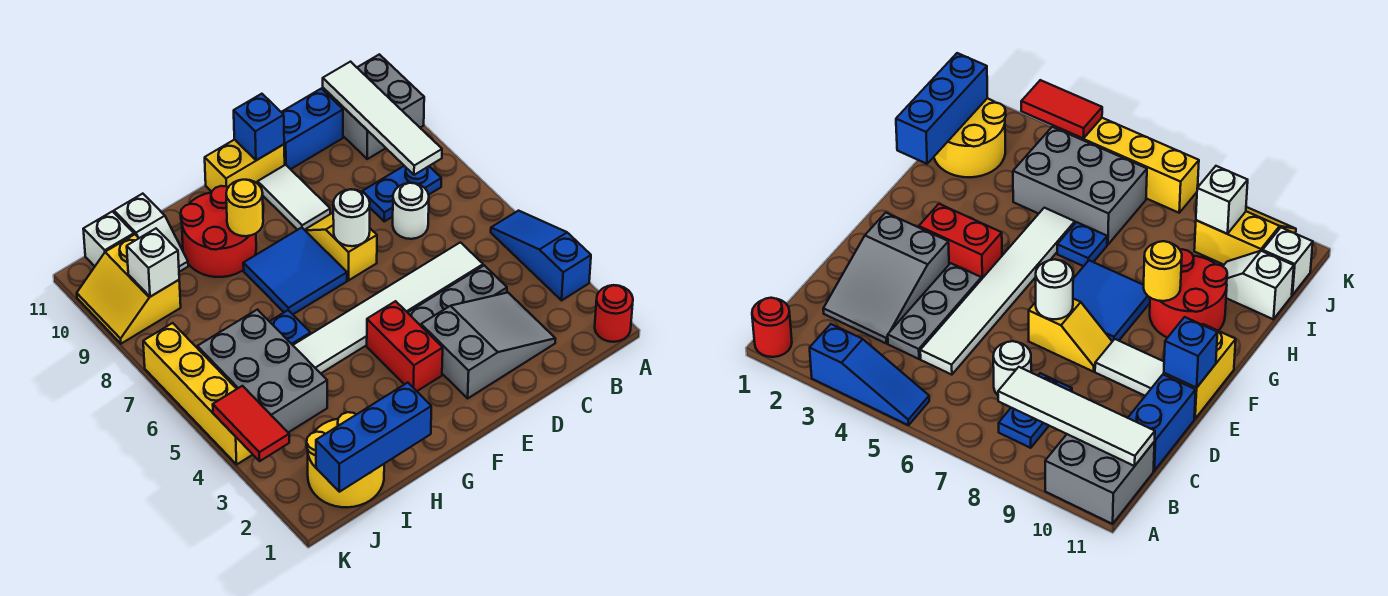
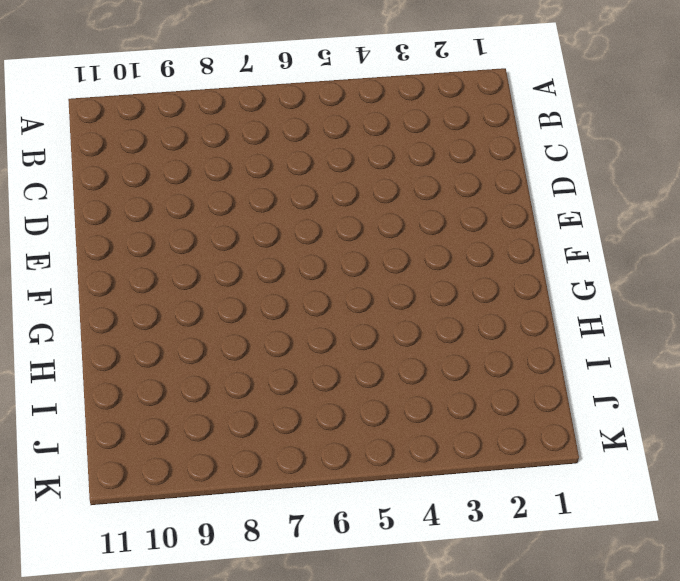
none -> red round brick A1 level 1
none -> blue slope A3:A5 level 1 top 3
none -> grey brick A10:B11 level 1

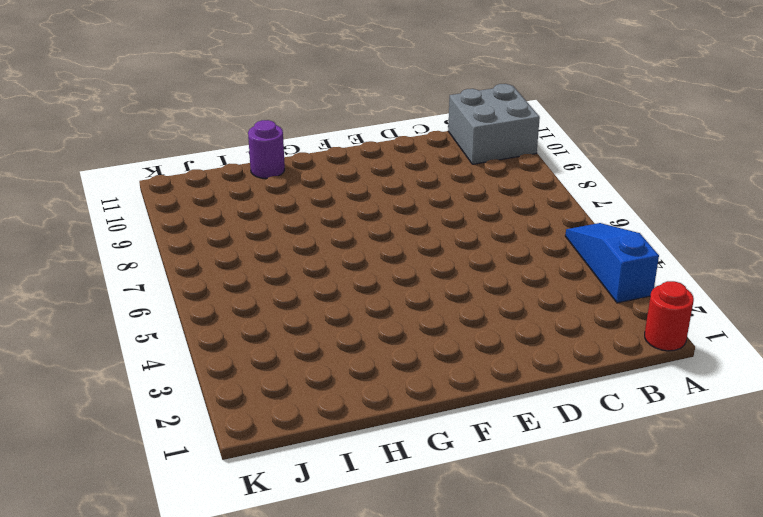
purple round brick H11 level 1 -> none
none -> blue plate B8:C8 level 1
none -> grey slope C2:E3 level 1 top E
none -> grey plate C4:E4 level 1

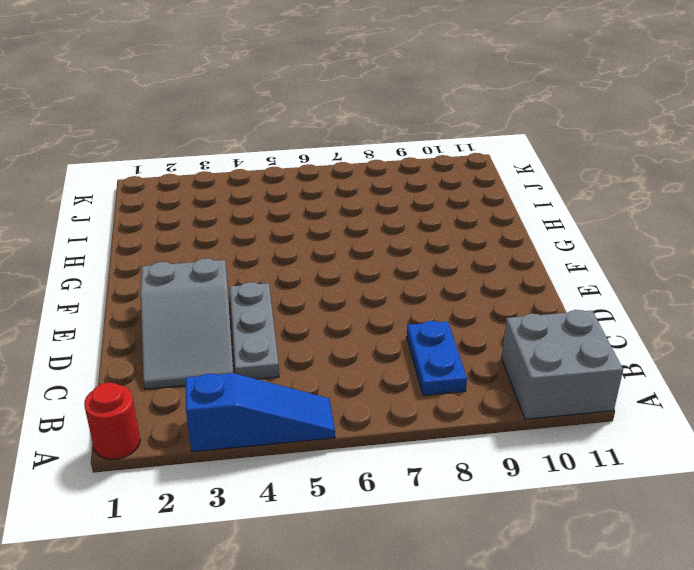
none -> white tile C5:H5 level 1
none -> white round brick C7 level 1
none -> blue brick C11:D11 level 1

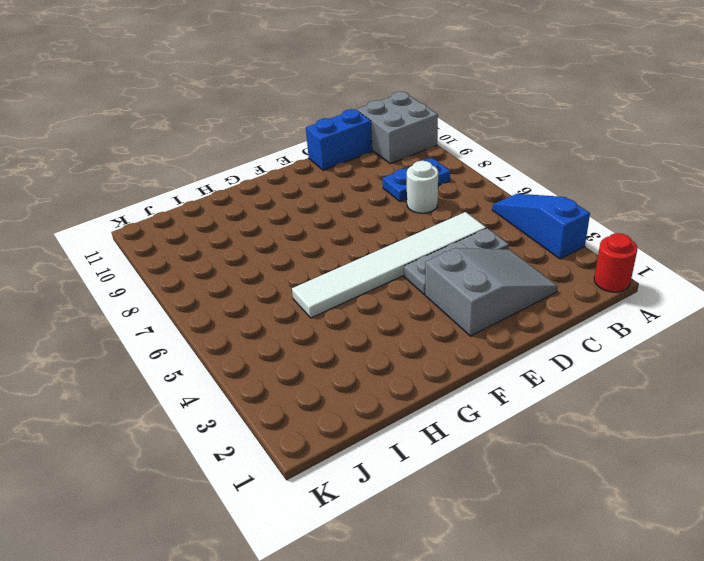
none -> yellow slope E7:E8 level 1 top 7
none -> white tile E9:E10 level 1
none -> yellow brick E11:F11 level 1

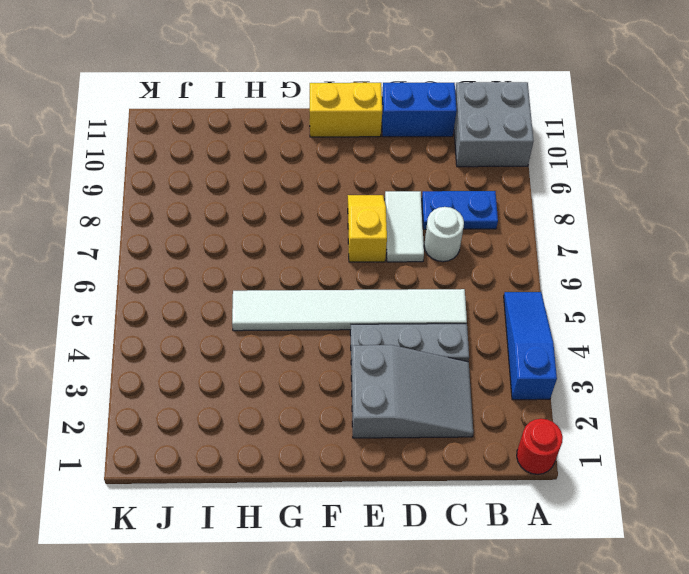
white tile D7:D8 level 1 -> white tile E9:E10 level 1
none -> red brick F3:F4 level 1
none -> blue tile F7:G8 level 1
none -> red round brick G9:H10 level 1

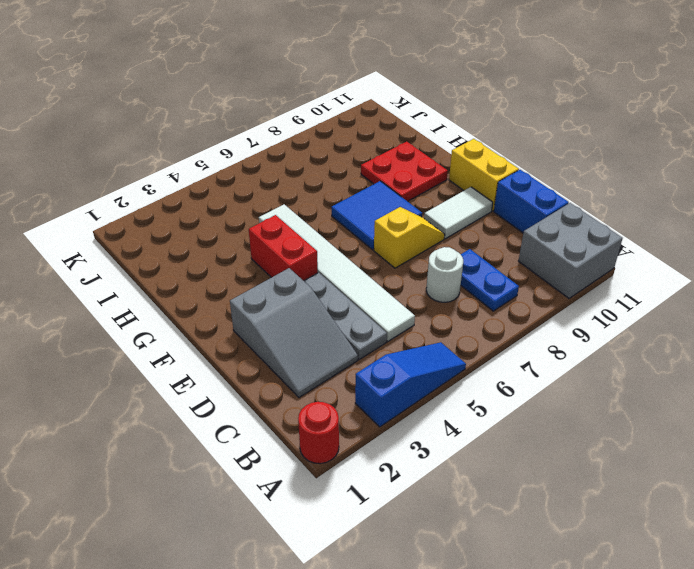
red brick F4:G4 level 1 -> red brick F3:F4 level 1
red plate G9:H10 level 1 -> red round brick G9:H10 level 1
none -> blue plate H6 level 1
none -> yellow round brick I1:J2 level 1
none -> grey brick I4:J6 level 1

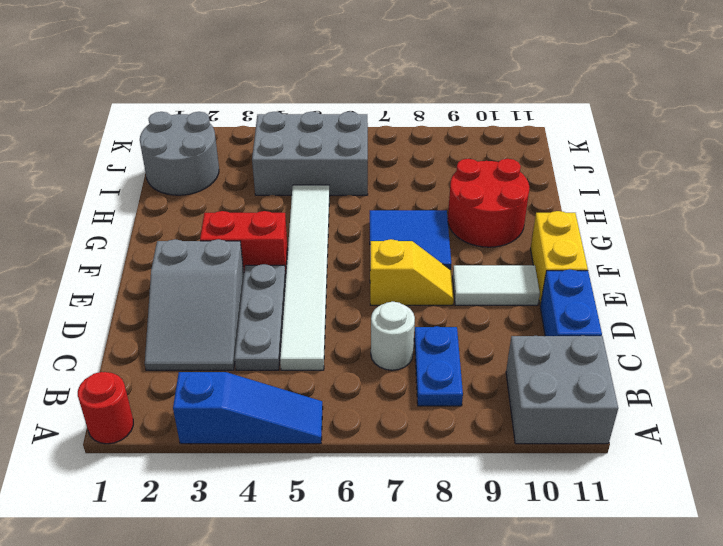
grey round brick I1:J2 level 1 -> yellow round brick I1:J2 level 1
none -> blue plate H6 level 1
none -> white slope I10:I11 level 1 top 11
none -> yellow slope J9:K10 level 1 top J

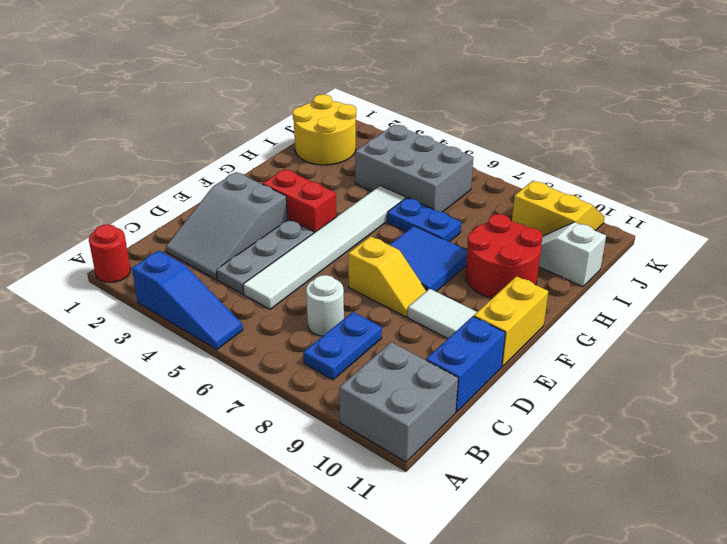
blue plate H6:H7 level 1 -> blue plate H6 level 1
none -> white brick J11 level 1
none -> yellow brick K4:K7 level 1
none -> white tile B8:B11 level 2

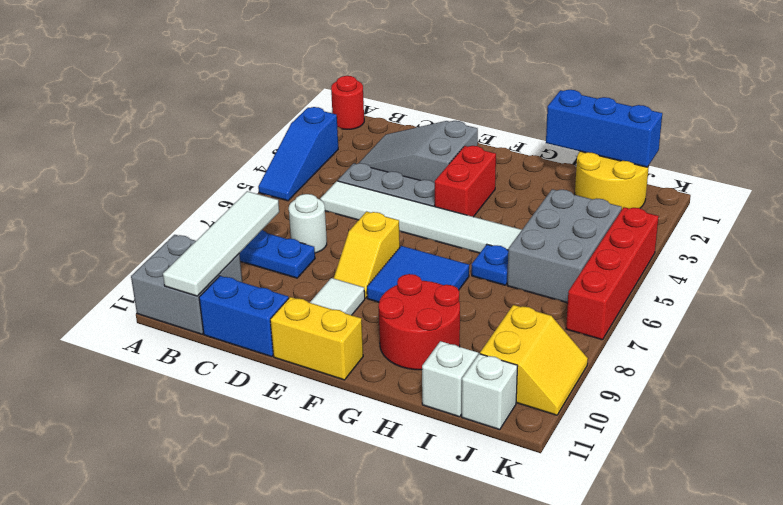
red brick K4:K7 level 1 -> yellow brick K4:K7 level 1
none -> white round brick E7 level 2
none -> blue brick E11 level 2
none -> yellow round brick G9 level 2

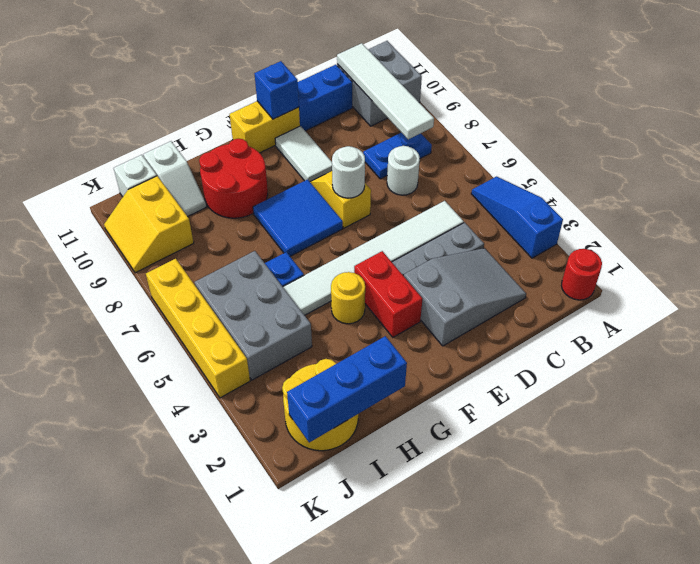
yellow round brick G4 level 1 -> yellow round brick G9 level 2
none -> white brick J9 level 2
none -> red tile K3:K4 level 2

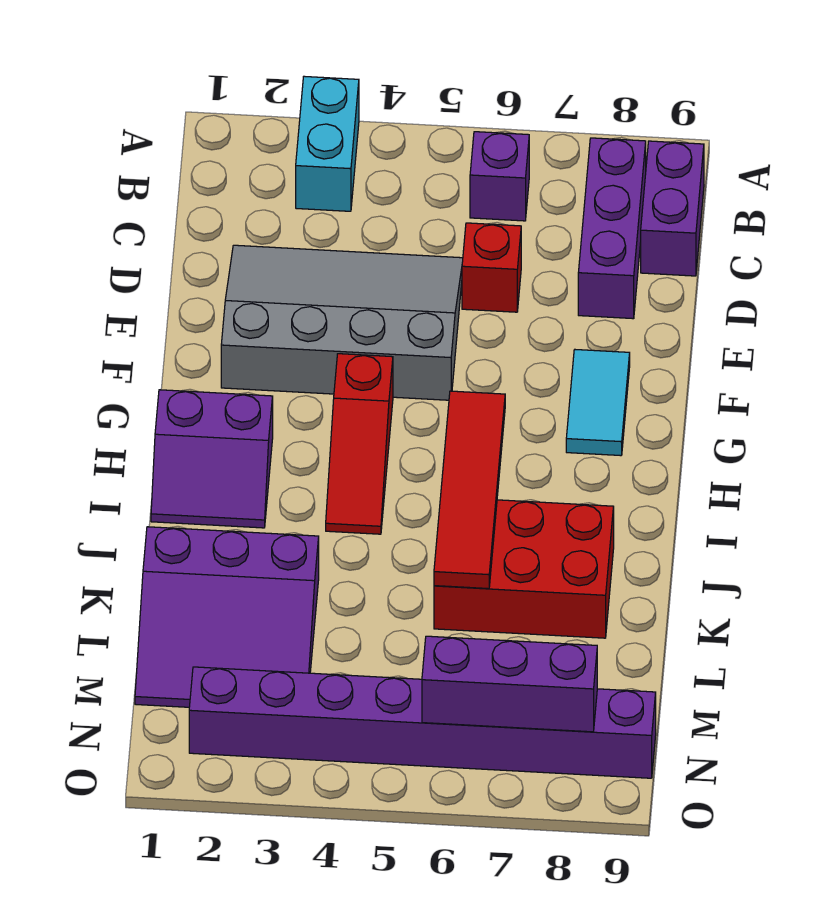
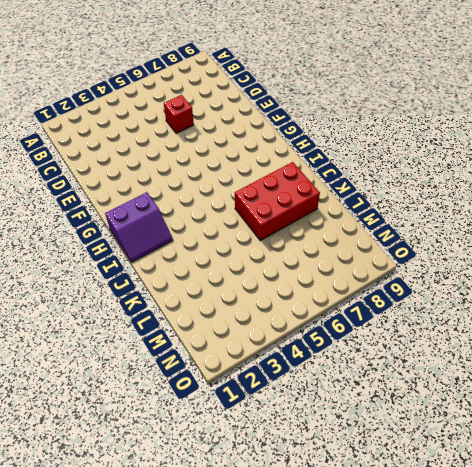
none -> cyan brick A3:B3 level 1
none -> purple brick B6 level 1
none -> purple brick B8:D8 level 1

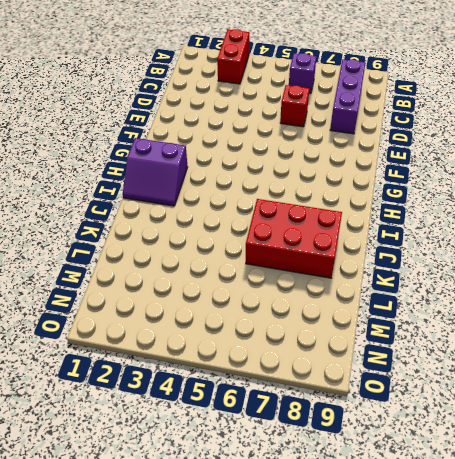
red brick A3:B3 level 1 -> cyan brick A3:B3 level 1
none -> purple brick B9:C9 level 1
none -> grey slope D2:F5 level 1 top F
none -> cyan tile F8:G8 level 1

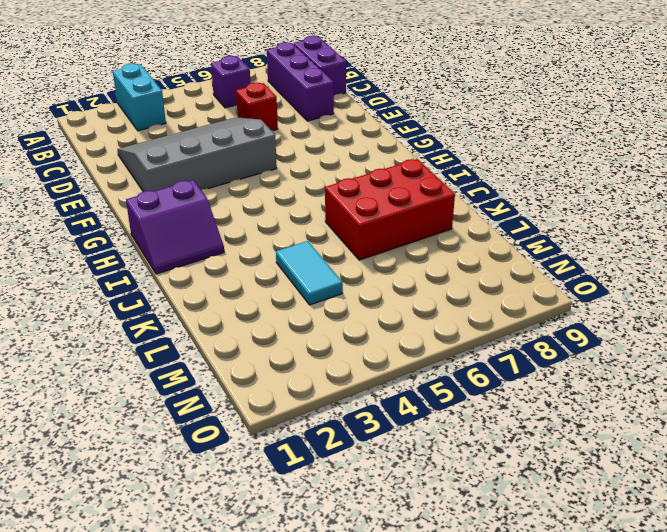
cyan tile K4:L4 level 1 -> cyan tile F8:G8 level 1
none -> red slope G4:I4 level 1 top G
none -> purple slope K1:M3 level 1 top K
none -> purple brick N2:N9 level 1

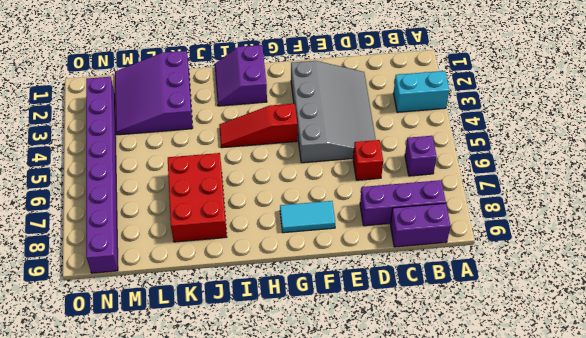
none -> red tile H6:K6 level 2
none -> purple brick N6:N8 level 2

◆ What is being asked:
Read through the entries and copy every line that includes "plate".

◆ Result for this task:
none -> blue plate B8:C8 level 1
none -> grey plate C4:E4 level 1
red plate G9:H10 level 1 -> red round brick G9:H10 level 1
none -> blue plate H6 level 1
none -> blue plate H6 level 1
blue plate H6:H7 level 1 -> blue plate H6 level 1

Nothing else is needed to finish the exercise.